* **Work order**: In the entries below, find each line with the string "centre" and copy it.

* **Information supplied**:
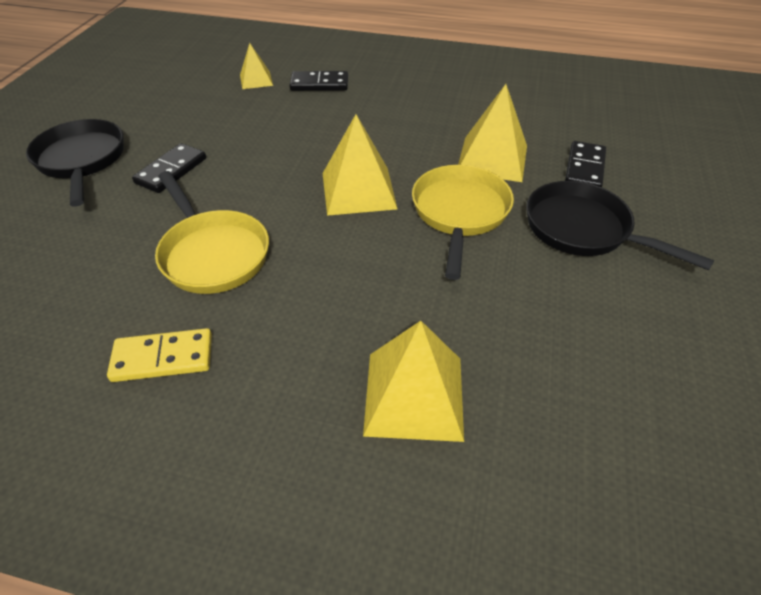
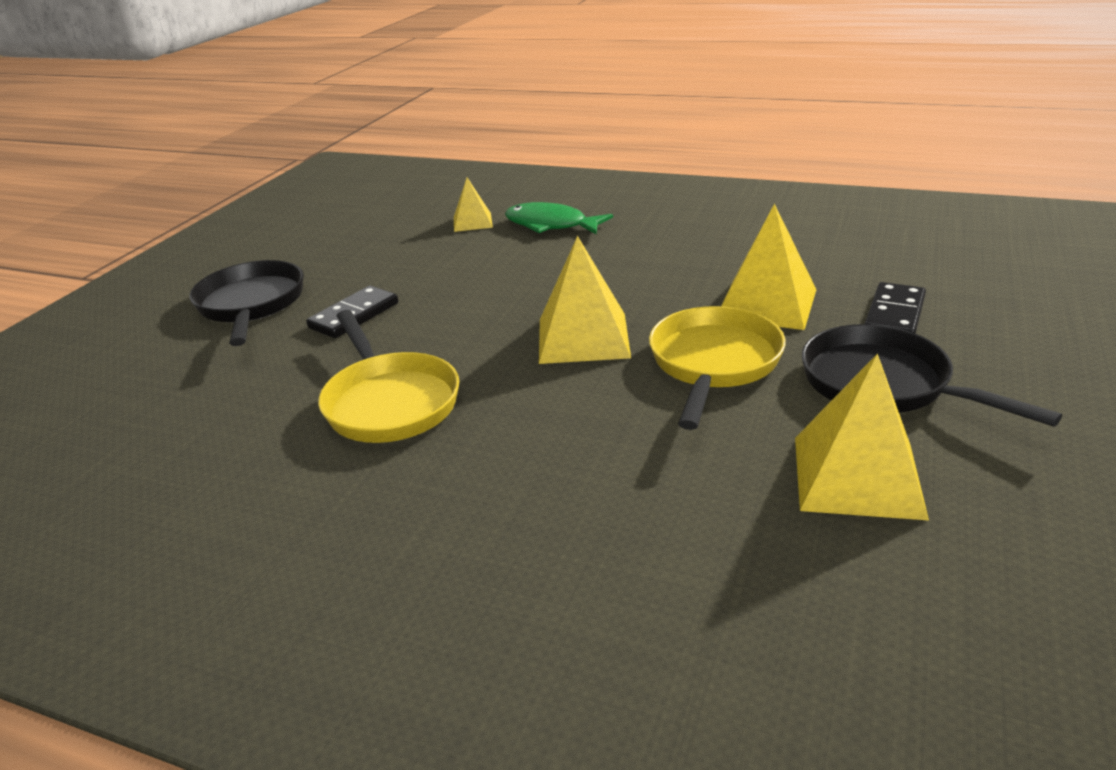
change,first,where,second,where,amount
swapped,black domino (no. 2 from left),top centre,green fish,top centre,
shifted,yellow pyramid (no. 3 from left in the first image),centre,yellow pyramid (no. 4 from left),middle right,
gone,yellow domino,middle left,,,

--

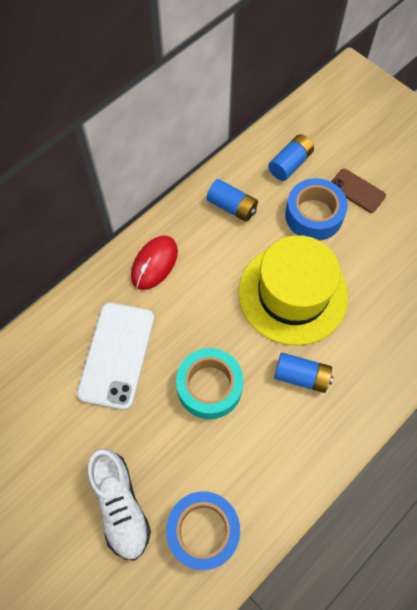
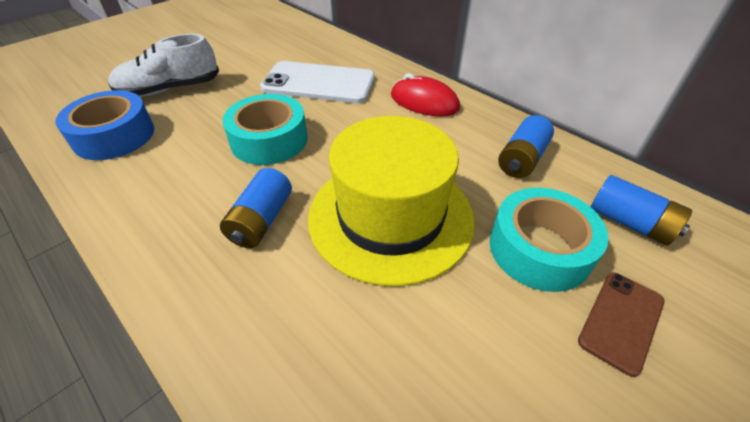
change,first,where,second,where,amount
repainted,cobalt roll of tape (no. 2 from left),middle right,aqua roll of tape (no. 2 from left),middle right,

* **Answer to this task**:
swapped,black domino (no. 2 from left),top centre,green fish,top centre,
shifted,yellow pyramid (no. 3 from left in the first image),centre,yellow pyramid (no. 4 from left),middle right,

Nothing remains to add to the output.